## Required work
From the data that follows, set down exactly the lines from the one with "[(0,455),(0,493),(16,493),(15,451),(3,451),(3,455),(0,455)]" through the one with "[(395,530),(394,547),(406,548),(407,532),(395,530)]", counting both. Pictures stay out.

## Data in this exercise
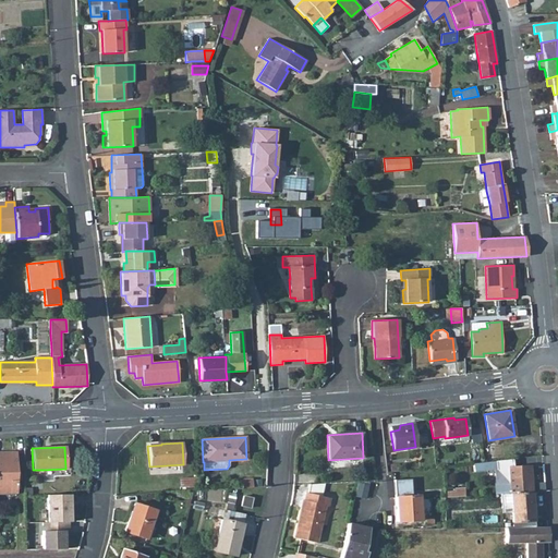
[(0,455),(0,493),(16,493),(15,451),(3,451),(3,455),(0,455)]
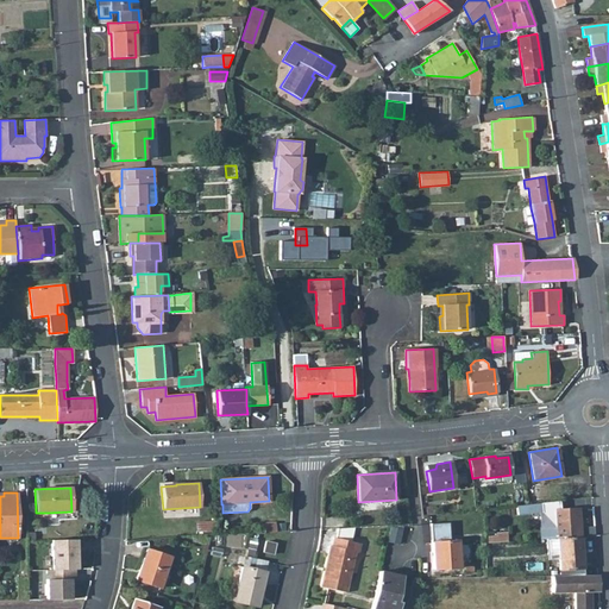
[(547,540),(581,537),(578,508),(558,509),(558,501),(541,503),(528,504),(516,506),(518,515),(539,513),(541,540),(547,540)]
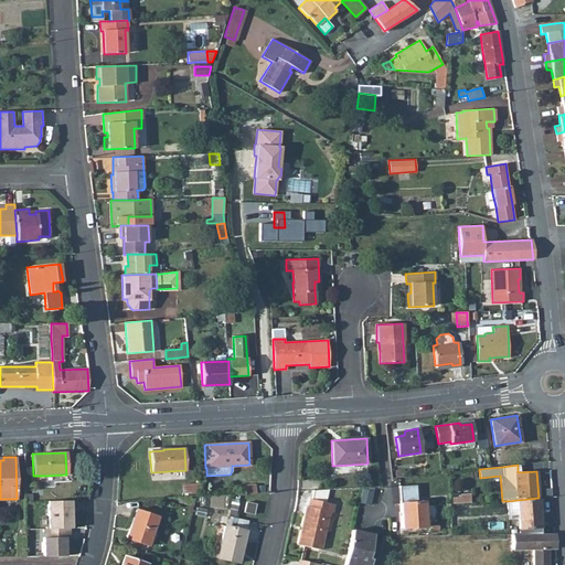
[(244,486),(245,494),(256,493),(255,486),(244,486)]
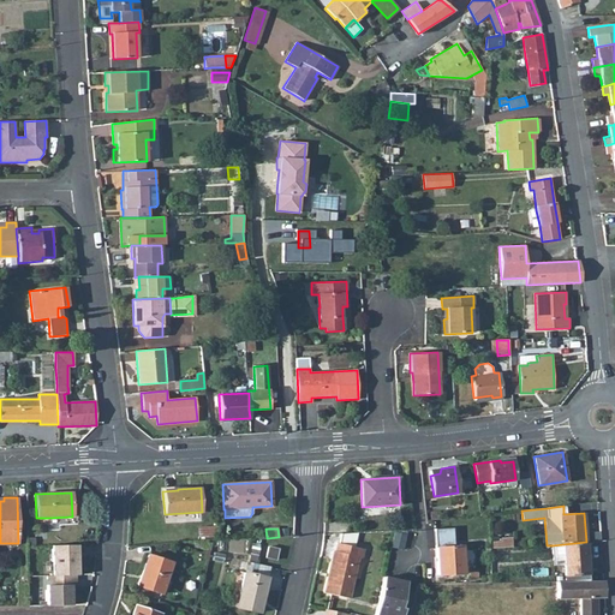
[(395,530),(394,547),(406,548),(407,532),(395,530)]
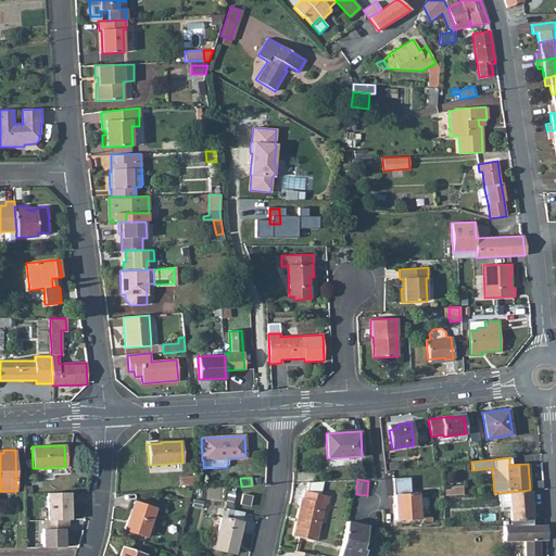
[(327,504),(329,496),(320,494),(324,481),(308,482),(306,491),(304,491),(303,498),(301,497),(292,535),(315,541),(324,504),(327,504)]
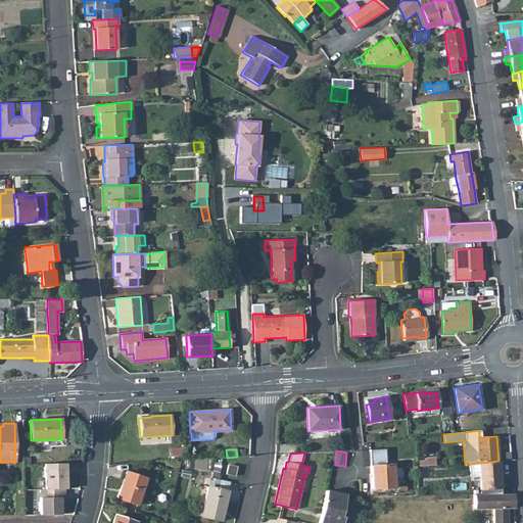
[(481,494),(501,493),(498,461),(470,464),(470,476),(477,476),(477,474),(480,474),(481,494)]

* * *

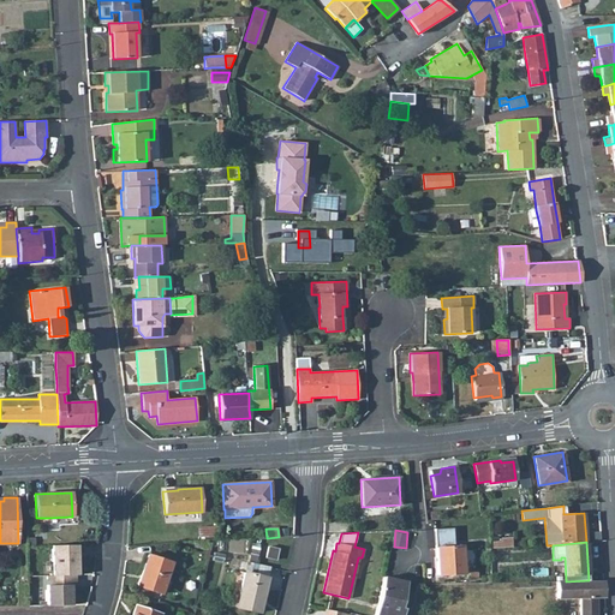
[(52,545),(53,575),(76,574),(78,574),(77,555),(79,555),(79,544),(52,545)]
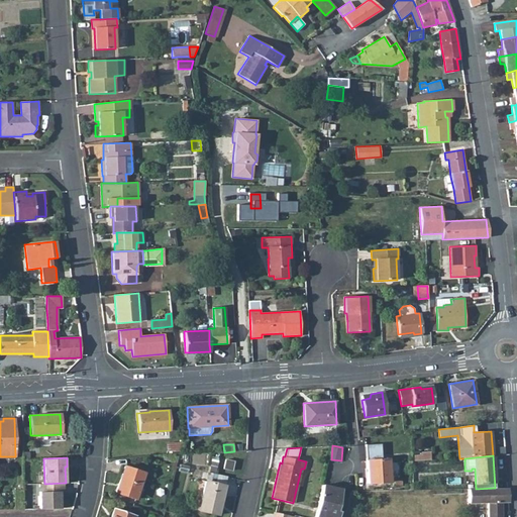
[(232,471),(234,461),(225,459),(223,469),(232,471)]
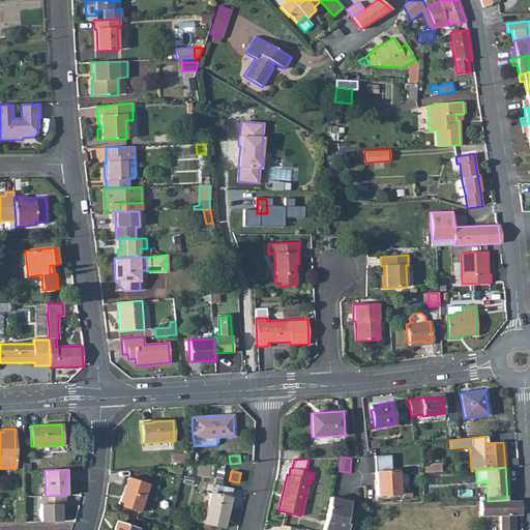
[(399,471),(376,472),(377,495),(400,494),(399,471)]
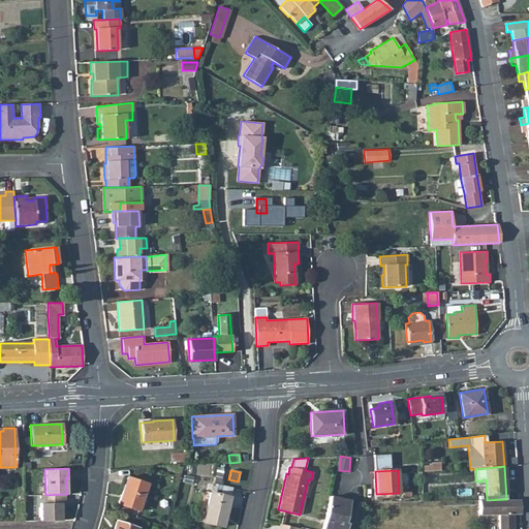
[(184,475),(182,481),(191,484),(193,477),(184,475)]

---

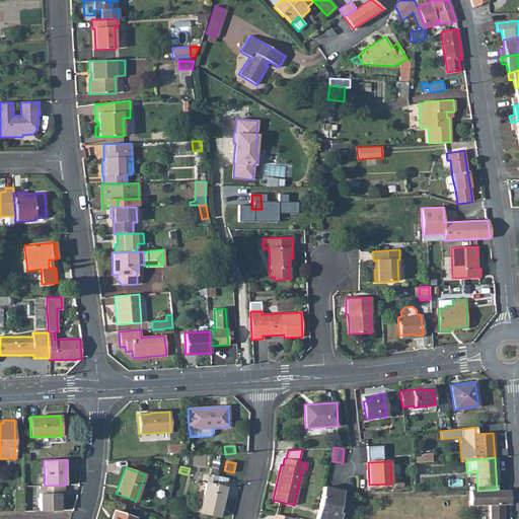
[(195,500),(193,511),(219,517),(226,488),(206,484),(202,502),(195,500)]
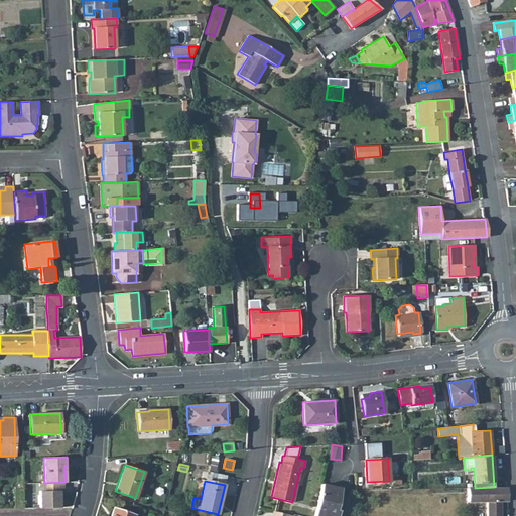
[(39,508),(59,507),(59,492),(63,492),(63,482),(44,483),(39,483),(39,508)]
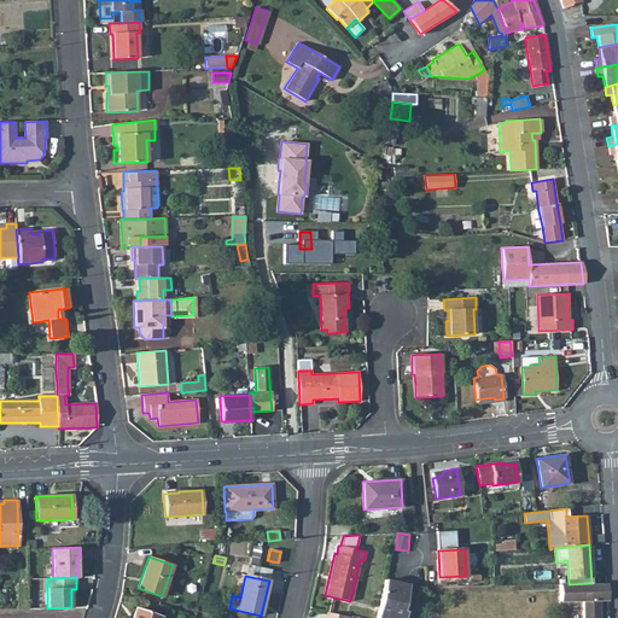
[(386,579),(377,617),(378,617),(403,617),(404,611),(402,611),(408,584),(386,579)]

## Output below
[(0,455),(0,493),(16,493),(15,451),(3,451),(3,455),(0,455)]
[(547,540),(581,537),(578,508),(558,509),(558,501),(541,503),(528,504),(516,506),(518,515),(539,513),(541,540),(547,540)]
[(244,486),(245,494),(256,493),(255,486),(244,486)]
[(395,530),(394,547),(406,548),(407,532),(395,530)]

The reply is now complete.